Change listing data
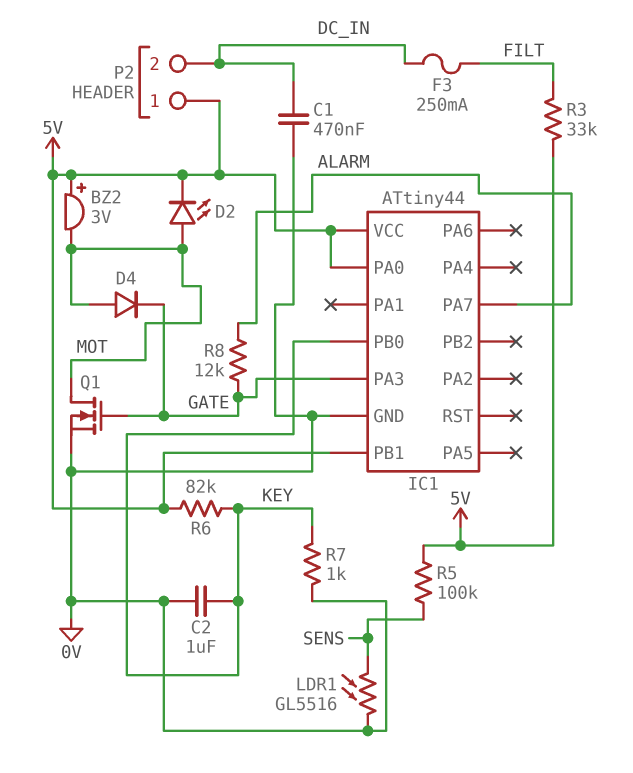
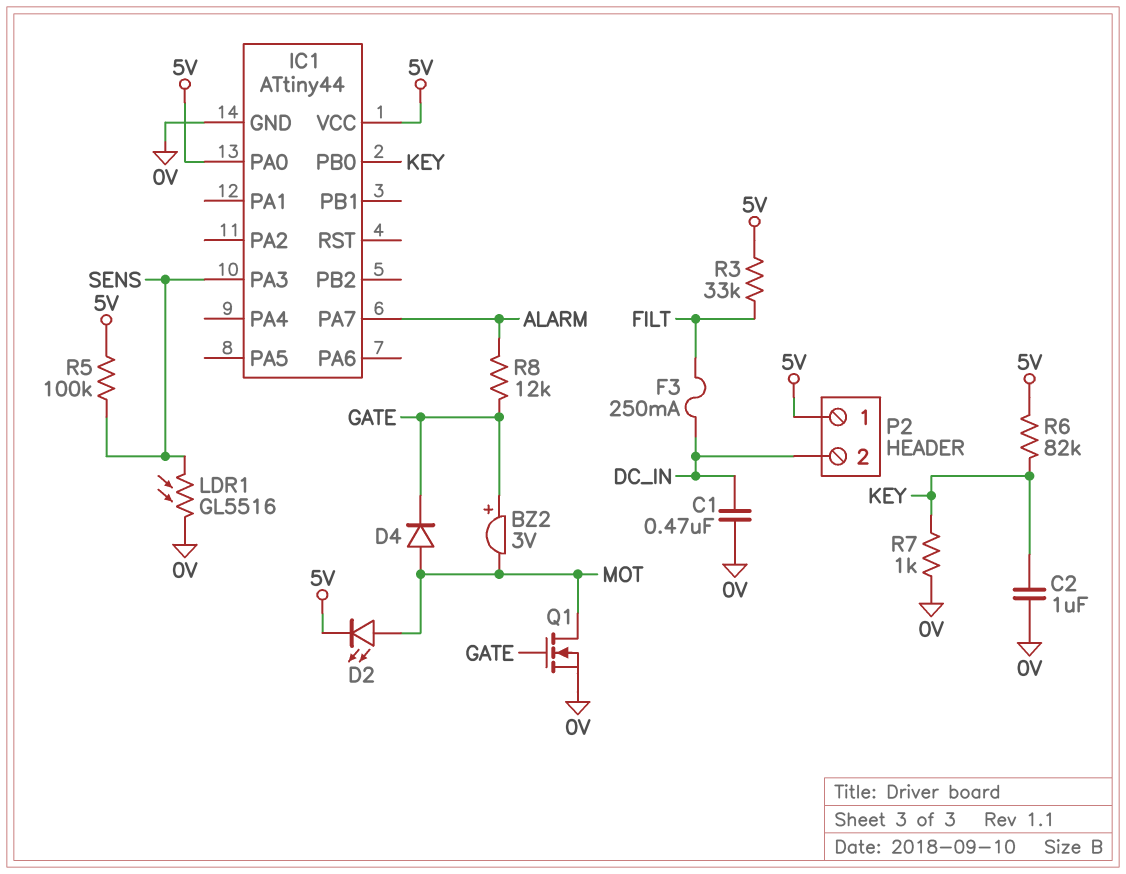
BZ2: buzzer 3V (plus 5V, minus MOT) -> buzzer 3V (plus GATE, minus MOT)
IC1 pin PA3: GATE -> SENS
IC1 pin PB1: 5V -> none

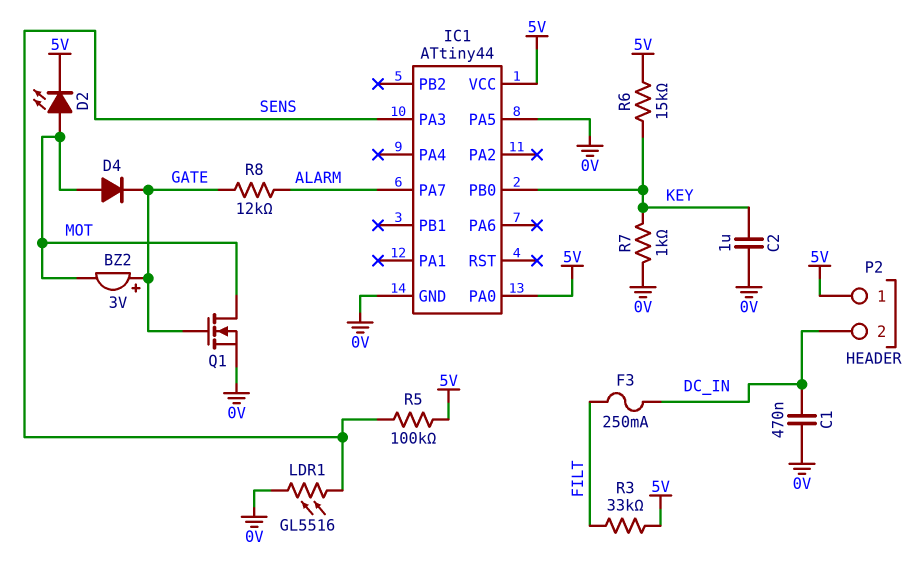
IC1 pin PA5: none -> 0V
R6: 82k (5V, KEY) -> 15k (5V, KEY)

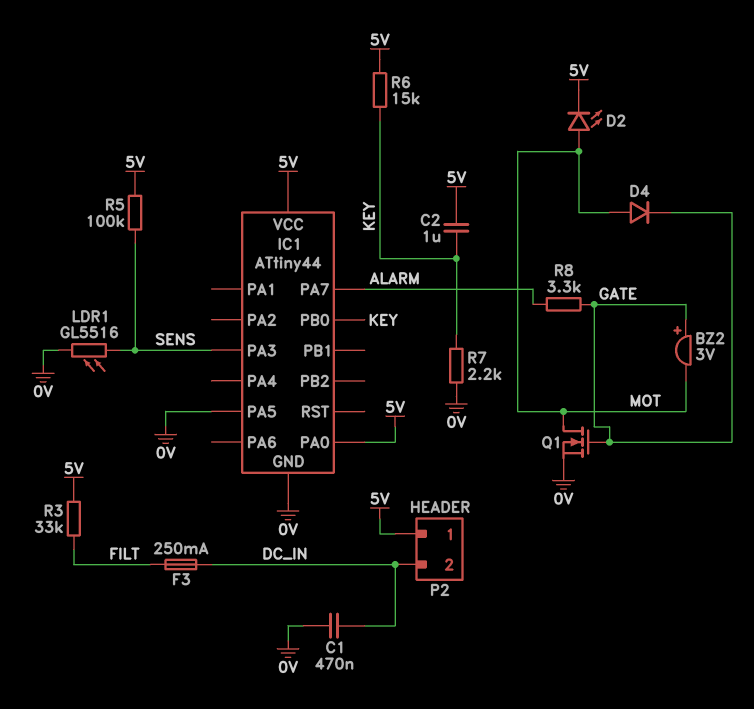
C2: 1uF (0V, KEY) -> 1uF (5V, KEY)
R7: 1k (0V, KEY) -> 2.2k (0V, KEY)
R8: 12k (ALARM, GATE) -> 3.3k (ALARM, GATE)

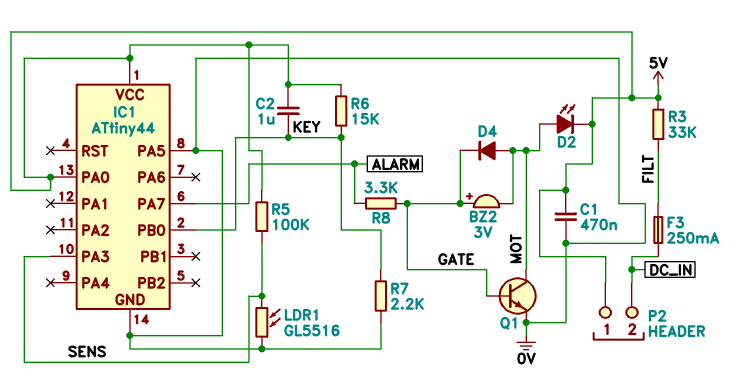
C1: 470nF (0V, DC_IN) -> 470nF (0V, 5V)
Q1: NMOS (G GATE, D MOT, S 0V) -> NPN (B GATE, C MOT, E 0V)

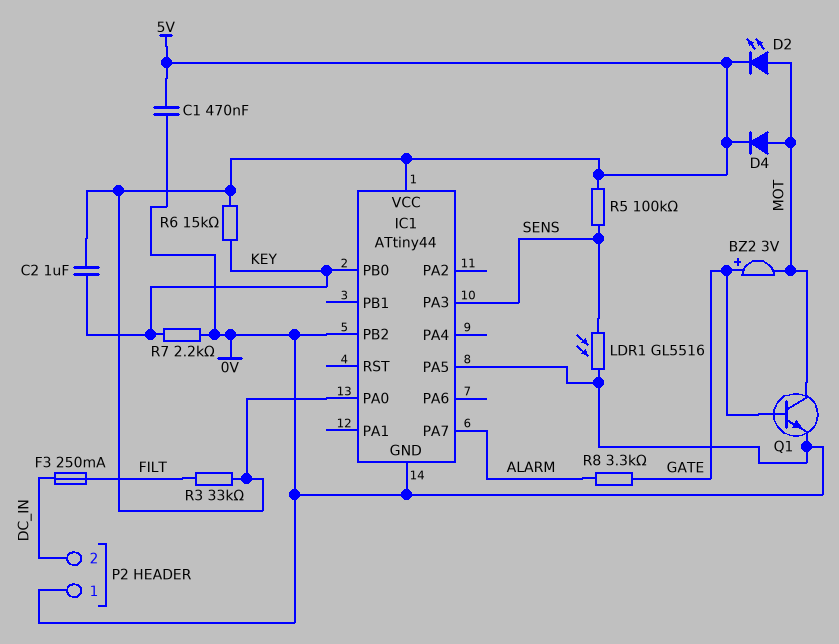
D4: diode (A MOT, K GATE) -> diode (A MOT, K 5V)
IC1 pin PB2: none -> 0V
P2 pin 1: 5V -> 0V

#### PROBLEM STATEMENT:
Output each line above exactly. Skip the images.

#### SOLUTION FOR THIS PROBLEM:
BZ2: buzzer 3V (plus 5V, minus MOT) -> buzzer 3V (plus GATE, minus MOT)
IC1 pin PA3: GATE -> SENS
IC1 pin PB1: 5V -> none

IC1 pin PA5: none -> 0V
R6: 82k (5V, KEY) -> 15k (5V, KEY)

C2: 1uF (0V, KEY) -> 1uF (5V, KEY)
R7: 1k (0V, KEY) -> 2.2k (0V, KEY)
R8: 12k (ALARM, GATE) -> 3.3k (ALARM, GATE)

C1: 470nF (0V, DC_IN) -> 470nF (0V, 5V)
Q1: NMOS (G GATE, D MOT, S 0V) -> NPN (B GATE, C MOT, E 0V)

D4: diode (A MOT, K GATE) -> diode (A MOT, K 5V)
IC1 pin PB2: none -> 0V
P2 pin 1: 5V -> 0V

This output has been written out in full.